▶ _Aim_
Format the records from the start up to and including the line containing "road 2 (residential): [(0,307),(149,511)]" as a Markdown table with the columns No. and Text, one numbered row per line. Leave out blank lines and pictures.

▶ _Raw records_
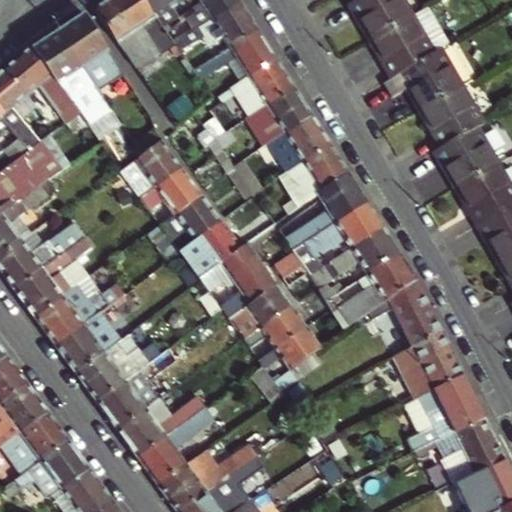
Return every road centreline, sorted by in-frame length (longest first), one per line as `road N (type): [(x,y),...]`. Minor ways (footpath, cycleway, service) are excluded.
road 1 (residential): [(511,401),(282,0)]
road 2 (residential): [(0,307),(149,511)]
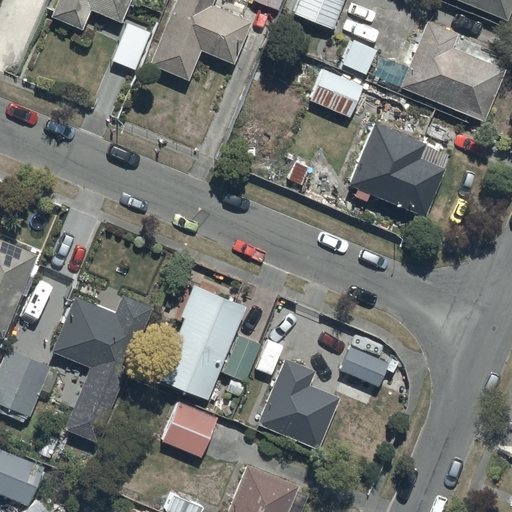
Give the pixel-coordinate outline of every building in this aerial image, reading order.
[(124,0),(54,0),(49,12),(79,25),(88,5),(117,17),(124,0)] [(208,0),(171,0),(147,59),(186,75),(198,46),(231,59),(248,18),(208,2),(208,0)] [(329,26),(339,0),(295,0),(291,10),(329,26)] [(510,0),(466,0),(504,16),(510,0)] [(376,51),(369,70),(480,117),(502,66),(449,44),(456,29),(425,16),(405,63),(376,51)] [(374,45),(350,35),(340,59),(363,69),(374,45)] [(361,82),(321,66),(308,97),(348,113),(361,82)] [(423,213),(442,164),(440,163),(446,148),(371,119),(347,180),(356,183),(352,193),(363,197),(366,191),(423,213)] [(0,333),(34,251),(0,235),(0,333)] [(180,313),(155,374),(205,394),(243,301),(192,280),(179,313),(180,313)] [(149,301),(119,291),(113,307),(71,291),(48,348),(86,362),(63,426),(98,439),(149,301)] [(259,341),(236,331),(221,368),(244,377),(259,341)] [(47,362),(5,346),(0,357),(0,412),(21,421),(24,411),(28,412),(47,362)] [(282,354),(256,420),(317,446),(338,393),(306,381),(312,366),(282,354)] [(371,387),(342,373),(335,389),(364,403),(371,387)] [(174,400),(159,436),(199,453),(214,418),(174,400)] [(41,463),(0,445),(0,489),(26,500),(41,463)] [(243,460),(222,511),(296,511),(305,490),(295,486),(297,482),(243,460)] [(159,511),(144,505),(142,510),(125,503),(121,511),(159,511)]
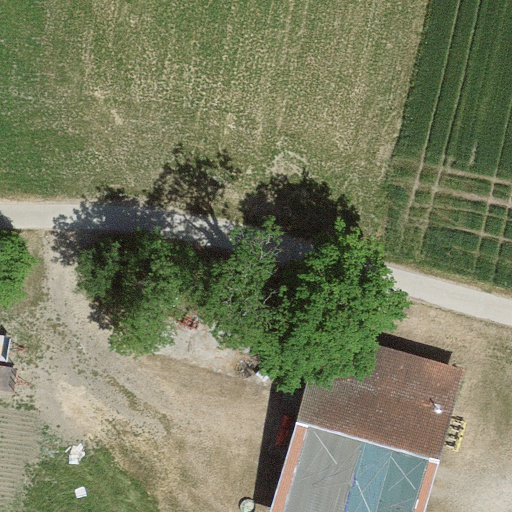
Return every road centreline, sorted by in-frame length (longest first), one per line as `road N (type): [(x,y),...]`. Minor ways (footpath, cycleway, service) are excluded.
road 1 (track): [(511,292),(239,214),(0,201)]
road 2 (track): [(48,203),(67,292),(128,383),(254,435)]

▶ _Result of this task_
| No. | Text |
|---|---|
| 1 | Return every road centreline, sorted by in-frame length (longest first), one per line as `road N (type): [(x,y),...]`. Minor ways (footpath, cycleway, service) are excluded. |
| 2 | road 1 (residential): [(511,401),(282,0)] |
| 3 | road 2 (residential): [(0,307),(149,511)] |